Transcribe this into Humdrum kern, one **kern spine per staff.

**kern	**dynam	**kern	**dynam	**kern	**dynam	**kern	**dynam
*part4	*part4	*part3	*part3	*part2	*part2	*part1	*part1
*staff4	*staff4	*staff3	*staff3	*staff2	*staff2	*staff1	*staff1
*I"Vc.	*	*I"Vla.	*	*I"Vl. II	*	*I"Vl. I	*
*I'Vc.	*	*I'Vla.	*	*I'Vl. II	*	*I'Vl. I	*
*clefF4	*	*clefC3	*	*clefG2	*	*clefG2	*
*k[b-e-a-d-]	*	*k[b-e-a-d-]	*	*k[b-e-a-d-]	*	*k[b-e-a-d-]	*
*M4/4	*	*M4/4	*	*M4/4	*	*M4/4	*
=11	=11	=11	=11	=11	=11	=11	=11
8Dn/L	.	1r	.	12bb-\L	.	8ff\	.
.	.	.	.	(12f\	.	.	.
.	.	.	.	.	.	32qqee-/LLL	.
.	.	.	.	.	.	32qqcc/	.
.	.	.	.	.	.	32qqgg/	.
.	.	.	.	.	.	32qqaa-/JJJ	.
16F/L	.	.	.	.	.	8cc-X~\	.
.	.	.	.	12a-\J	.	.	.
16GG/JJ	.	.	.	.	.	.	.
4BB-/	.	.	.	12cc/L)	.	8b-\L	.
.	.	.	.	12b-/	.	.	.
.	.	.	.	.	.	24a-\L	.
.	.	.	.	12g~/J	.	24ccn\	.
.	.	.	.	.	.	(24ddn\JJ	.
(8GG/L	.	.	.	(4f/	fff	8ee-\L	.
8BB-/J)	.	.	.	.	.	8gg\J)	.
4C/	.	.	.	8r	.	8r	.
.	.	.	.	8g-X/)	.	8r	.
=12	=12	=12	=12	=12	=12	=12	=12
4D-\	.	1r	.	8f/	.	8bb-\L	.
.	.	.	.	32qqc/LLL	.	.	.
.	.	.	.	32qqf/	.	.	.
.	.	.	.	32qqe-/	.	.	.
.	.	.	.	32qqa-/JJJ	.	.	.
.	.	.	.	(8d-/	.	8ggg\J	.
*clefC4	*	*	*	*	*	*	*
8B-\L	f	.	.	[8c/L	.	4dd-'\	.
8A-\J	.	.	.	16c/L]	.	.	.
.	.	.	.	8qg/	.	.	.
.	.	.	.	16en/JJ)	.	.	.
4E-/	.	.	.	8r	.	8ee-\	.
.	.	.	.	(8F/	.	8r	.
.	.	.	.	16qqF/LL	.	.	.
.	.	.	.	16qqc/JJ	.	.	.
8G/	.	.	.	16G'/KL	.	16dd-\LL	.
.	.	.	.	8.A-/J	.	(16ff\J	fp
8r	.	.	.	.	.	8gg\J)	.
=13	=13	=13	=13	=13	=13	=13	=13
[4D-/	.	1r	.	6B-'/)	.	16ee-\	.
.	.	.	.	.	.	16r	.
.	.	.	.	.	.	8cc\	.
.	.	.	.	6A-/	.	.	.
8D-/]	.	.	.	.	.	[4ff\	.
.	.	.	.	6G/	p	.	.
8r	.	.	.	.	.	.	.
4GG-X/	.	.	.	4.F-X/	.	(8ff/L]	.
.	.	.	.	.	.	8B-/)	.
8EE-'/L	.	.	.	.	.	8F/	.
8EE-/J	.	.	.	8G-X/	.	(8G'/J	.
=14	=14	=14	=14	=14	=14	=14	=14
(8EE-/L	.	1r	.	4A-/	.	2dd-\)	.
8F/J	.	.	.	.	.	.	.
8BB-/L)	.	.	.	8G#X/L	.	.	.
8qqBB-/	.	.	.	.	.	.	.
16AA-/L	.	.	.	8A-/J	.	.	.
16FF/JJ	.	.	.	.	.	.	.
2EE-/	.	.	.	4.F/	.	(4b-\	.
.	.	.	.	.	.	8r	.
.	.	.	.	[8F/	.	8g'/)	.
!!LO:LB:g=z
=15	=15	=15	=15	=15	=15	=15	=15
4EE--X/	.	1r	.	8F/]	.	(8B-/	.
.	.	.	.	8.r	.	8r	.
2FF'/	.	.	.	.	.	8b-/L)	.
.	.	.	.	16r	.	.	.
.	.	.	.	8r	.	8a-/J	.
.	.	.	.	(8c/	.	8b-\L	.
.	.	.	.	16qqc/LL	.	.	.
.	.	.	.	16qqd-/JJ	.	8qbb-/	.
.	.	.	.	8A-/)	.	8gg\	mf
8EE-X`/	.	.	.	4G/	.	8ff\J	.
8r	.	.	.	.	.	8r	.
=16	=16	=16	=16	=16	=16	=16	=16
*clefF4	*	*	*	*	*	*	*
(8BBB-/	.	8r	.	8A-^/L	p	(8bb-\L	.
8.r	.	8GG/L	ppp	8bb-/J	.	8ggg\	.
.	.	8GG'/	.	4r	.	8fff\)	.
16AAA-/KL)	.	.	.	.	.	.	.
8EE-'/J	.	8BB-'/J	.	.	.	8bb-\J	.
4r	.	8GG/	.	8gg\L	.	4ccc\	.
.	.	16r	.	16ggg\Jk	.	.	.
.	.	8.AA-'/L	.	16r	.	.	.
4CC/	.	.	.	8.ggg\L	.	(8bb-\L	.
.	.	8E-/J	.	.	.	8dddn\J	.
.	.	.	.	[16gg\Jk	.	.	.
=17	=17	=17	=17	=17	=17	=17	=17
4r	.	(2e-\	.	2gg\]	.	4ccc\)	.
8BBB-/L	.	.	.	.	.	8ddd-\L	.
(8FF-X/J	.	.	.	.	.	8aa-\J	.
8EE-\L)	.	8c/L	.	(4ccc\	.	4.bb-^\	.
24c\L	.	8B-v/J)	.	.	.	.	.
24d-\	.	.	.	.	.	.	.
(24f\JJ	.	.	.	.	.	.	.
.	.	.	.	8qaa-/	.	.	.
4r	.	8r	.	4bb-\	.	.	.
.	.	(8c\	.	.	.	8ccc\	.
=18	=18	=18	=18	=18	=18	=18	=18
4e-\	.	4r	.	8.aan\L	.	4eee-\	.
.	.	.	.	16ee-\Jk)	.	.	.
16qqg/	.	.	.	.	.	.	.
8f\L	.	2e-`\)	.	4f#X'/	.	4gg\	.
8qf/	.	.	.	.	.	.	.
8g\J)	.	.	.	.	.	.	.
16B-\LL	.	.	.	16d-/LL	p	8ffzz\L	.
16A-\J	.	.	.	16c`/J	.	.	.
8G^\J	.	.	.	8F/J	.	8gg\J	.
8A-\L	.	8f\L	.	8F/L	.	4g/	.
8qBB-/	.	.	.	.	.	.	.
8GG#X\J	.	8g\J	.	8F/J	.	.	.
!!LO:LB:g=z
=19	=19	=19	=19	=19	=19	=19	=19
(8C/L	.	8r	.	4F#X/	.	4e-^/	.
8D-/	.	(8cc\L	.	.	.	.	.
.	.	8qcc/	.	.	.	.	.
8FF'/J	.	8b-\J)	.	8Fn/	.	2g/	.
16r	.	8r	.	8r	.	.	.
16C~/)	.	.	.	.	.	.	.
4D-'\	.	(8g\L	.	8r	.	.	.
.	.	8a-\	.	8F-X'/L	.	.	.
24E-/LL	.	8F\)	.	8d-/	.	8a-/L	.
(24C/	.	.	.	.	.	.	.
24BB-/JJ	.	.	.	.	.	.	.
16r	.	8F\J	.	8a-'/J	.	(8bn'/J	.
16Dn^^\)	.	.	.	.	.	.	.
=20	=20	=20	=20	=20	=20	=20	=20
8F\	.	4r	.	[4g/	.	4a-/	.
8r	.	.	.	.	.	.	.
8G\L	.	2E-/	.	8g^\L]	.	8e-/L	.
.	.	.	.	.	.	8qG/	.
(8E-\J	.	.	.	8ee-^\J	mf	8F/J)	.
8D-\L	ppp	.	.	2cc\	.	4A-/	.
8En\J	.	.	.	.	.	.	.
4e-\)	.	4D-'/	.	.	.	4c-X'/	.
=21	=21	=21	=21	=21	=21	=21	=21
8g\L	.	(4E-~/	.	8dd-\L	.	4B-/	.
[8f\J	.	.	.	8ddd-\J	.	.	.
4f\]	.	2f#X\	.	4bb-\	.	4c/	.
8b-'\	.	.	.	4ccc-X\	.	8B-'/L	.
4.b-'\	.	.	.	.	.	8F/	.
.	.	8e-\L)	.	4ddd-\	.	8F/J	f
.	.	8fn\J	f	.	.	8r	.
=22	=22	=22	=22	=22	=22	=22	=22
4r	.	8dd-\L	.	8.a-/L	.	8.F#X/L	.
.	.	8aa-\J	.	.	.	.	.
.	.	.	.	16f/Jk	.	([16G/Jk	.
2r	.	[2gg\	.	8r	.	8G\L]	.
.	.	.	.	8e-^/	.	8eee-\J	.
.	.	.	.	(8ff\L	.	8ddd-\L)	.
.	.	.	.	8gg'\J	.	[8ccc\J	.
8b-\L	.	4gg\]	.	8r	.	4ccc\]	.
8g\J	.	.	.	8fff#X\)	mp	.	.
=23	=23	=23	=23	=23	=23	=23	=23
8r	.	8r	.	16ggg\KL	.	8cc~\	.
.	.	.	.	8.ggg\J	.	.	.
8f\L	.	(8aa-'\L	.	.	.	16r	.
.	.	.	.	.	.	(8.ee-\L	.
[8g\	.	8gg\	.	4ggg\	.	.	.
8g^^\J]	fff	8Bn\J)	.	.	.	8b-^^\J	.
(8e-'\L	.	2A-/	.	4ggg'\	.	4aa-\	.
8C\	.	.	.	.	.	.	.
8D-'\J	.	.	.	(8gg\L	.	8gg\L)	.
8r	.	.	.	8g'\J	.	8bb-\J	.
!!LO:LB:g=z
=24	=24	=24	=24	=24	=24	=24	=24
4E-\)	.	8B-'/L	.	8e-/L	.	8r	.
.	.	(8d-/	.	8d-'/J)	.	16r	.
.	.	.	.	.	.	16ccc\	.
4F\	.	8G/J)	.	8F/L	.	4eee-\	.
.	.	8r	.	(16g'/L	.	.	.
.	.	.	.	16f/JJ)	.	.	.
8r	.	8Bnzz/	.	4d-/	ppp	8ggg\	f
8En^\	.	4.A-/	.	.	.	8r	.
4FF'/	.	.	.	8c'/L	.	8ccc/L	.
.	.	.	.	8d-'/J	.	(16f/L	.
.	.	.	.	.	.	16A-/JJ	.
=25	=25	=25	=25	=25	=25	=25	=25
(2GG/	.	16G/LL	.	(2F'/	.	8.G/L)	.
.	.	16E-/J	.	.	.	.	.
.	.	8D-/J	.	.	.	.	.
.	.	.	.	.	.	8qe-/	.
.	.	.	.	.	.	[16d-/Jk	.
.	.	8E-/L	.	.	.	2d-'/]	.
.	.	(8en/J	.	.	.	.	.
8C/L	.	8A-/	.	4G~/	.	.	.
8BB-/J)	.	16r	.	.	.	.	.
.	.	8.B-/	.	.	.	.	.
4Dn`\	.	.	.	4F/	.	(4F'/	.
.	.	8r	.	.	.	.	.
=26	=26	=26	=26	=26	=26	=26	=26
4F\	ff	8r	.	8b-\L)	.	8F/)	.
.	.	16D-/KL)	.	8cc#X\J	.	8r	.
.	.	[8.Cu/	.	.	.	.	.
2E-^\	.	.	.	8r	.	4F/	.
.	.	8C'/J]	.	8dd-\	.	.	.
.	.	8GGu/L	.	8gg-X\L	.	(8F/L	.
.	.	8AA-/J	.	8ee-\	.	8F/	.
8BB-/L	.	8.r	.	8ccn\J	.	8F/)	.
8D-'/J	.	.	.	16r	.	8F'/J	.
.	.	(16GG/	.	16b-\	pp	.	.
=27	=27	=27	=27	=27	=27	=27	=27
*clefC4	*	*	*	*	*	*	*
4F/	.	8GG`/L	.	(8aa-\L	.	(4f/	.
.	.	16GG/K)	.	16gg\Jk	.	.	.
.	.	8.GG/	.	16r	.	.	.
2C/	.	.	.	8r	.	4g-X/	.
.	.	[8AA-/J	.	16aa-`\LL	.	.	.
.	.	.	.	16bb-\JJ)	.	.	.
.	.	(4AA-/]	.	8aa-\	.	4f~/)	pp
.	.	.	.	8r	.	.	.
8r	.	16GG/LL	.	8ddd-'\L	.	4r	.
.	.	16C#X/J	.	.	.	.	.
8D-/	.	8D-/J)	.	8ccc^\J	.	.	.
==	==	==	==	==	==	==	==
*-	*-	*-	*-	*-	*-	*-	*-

• • • • • • •

### Work required
Identify every line in the material above that contains the string "kern", and copy each of those lines in full.

### Expected answer
Transcribe this into Humdrum kern, one **kern spine per staff.
**kern	**dynam	**kern	**dynam	**kern	**dynam	**kern	**dynam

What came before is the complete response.